• Task to complete
Filter this data down to the lines that hold "away", and copy them.

• Data excerpt
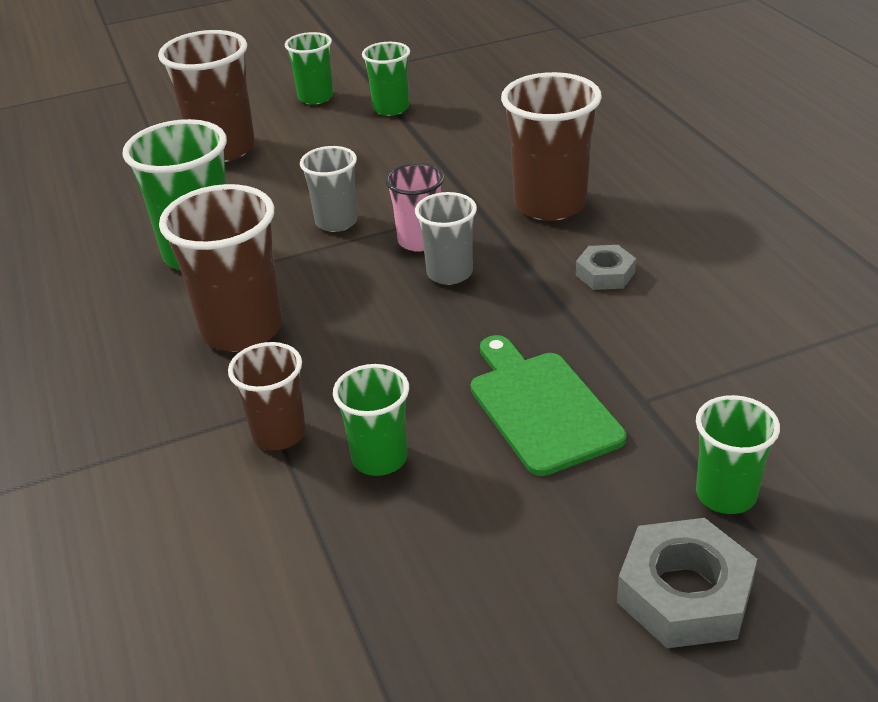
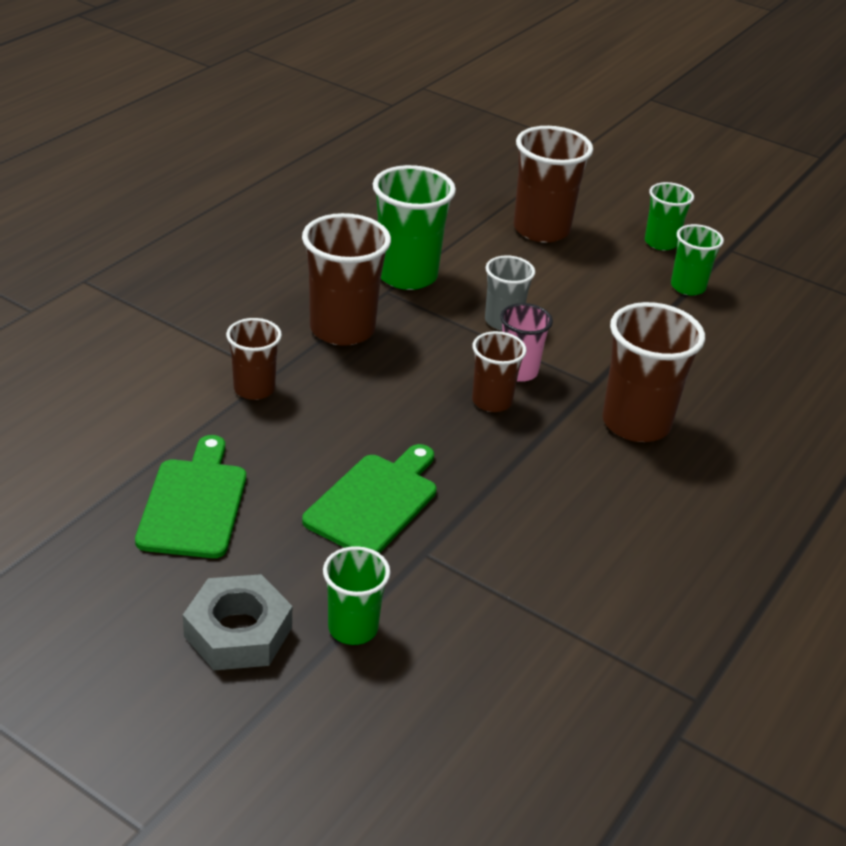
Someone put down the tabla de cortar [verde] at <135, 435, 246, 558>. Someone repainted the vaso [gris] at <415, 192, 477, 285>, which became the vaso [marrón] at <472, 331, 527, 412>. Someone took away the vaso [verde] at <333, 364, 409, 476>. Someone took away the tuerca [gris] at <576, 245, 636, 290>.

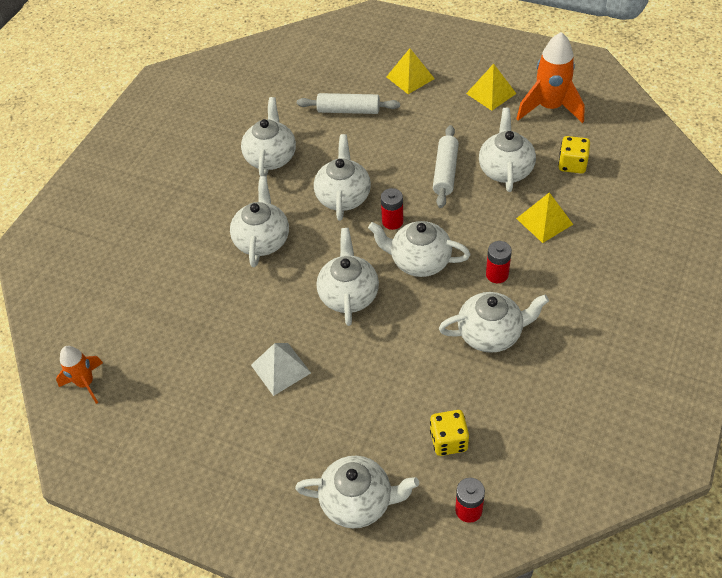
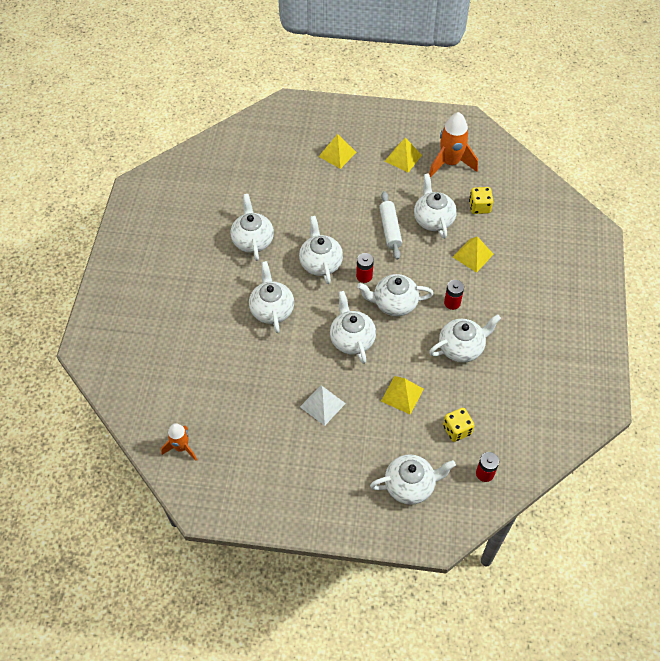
Someone put down the pirámide [amarillo] at <381, 376, 424, 415>. Someone took away the rodillo [blanco] at <297, 93, 400, 114>.

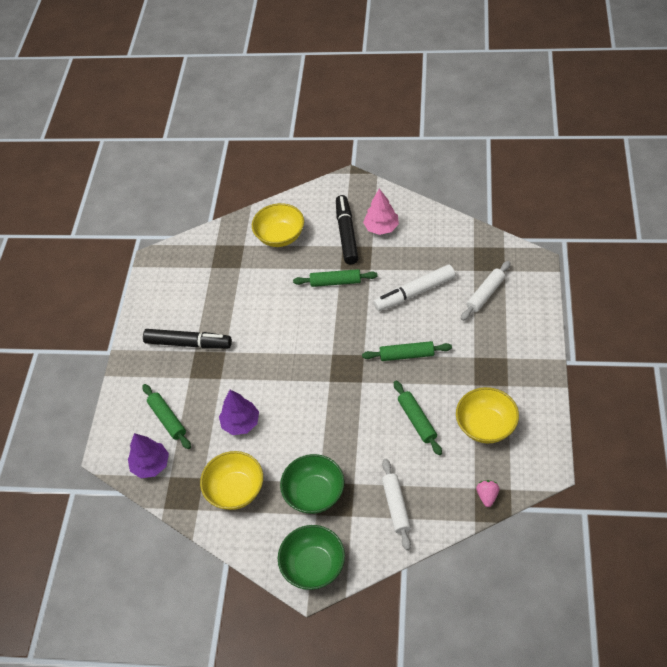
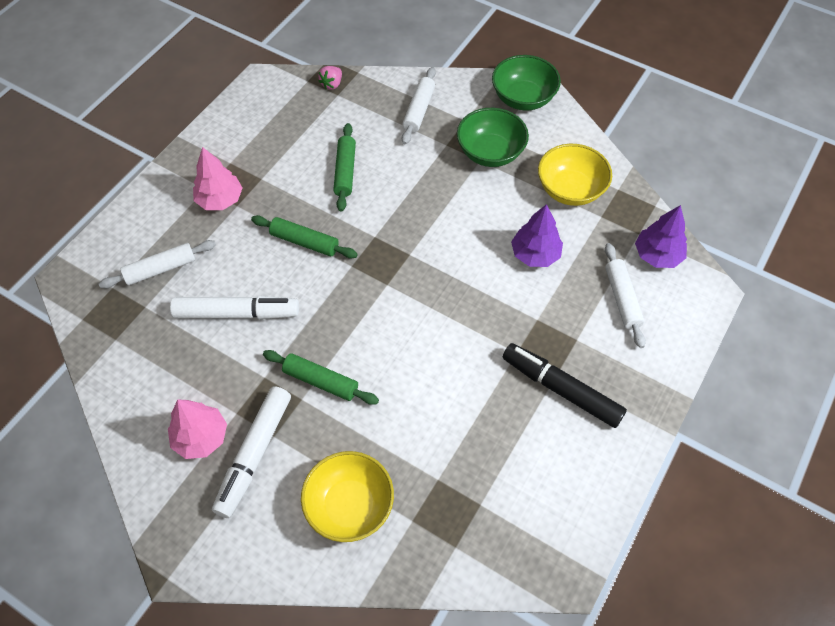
Someone put down the árbol [rosa] at <193, 147, 243, 210>. Someone repainted the rotulador [negro] at <336, 195, 358, 264>, which became the rotulador [blanco] at <212, 386, 291, 518>. Someone repainted the rodillo [verde] at <142, 384, 191, 449>, which became the rodillo [blanco] at <605, 243, 646, 348>. Someone took away the cuenco [amarillo] at <456, 387, 519, 443>.

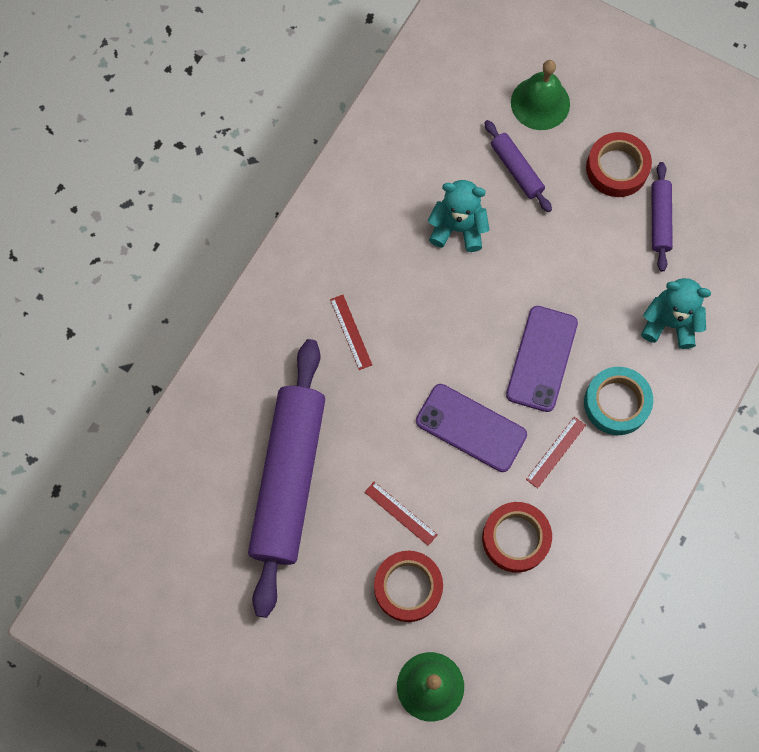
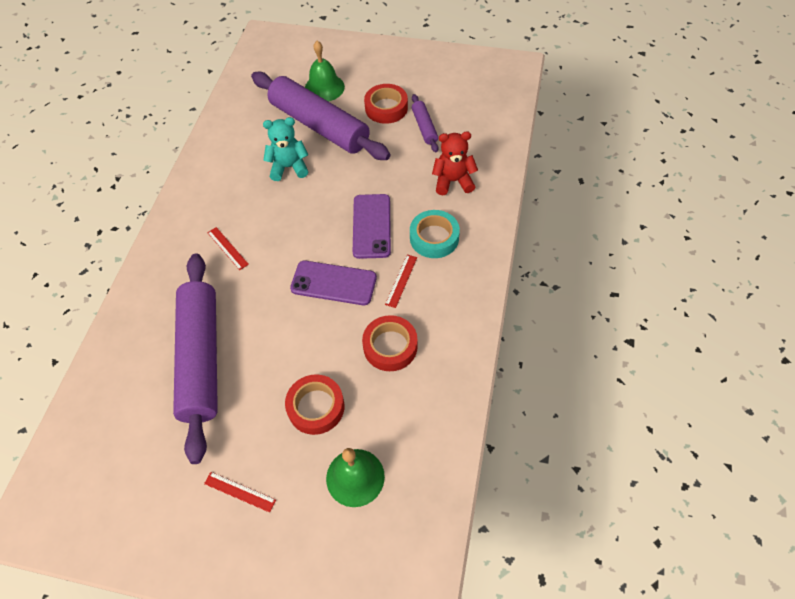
Someone carried the regla [rojo] from <365, 481, 438, 546> to <204, 472, 276, 513>. Someone scaled the rodillo [morado] at <484, 120, 552, 212> by 2.27. Someone repainted the osito [turquesa] at <641, 278, 711, 349>, which became the osito [rojo] at <432, 131, 478, 195>.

• Result of the exercise
Someone put down the tabla de cortar [verde] at <135, 435, 246, 558>. Someone repainted the vaso [gris] at <415, 192, 477, 285>, which became the vaso [marrón] at <472, 331, 527, 412>. Someone took away the vaso [verde] at <333, 364, 409, 476>. Someone took away the tuerca [gris] at <576, 245, 636, 290>.
Someone put down the pirámide [amarillo] at <381, 376, 424, 415>. Someone took away the rodillo [blanco] at <297, 93, 400, 114>.
Someone put down the árbol [rosa] at <193, 147, 243, 210>. Someone repainted the rotulador [negro] at <336, 195, 358, 264>, which became the rotulador [blanco] at <212, 386, 291, 518>. Someone repainted the rodillo [verde] at <142, 384, 191, 449>, which became the rodillo [blanco] at <605, 243, 646, 348>. Someone took away the cuenco [amarillo] at <456, 387, 519, 443>.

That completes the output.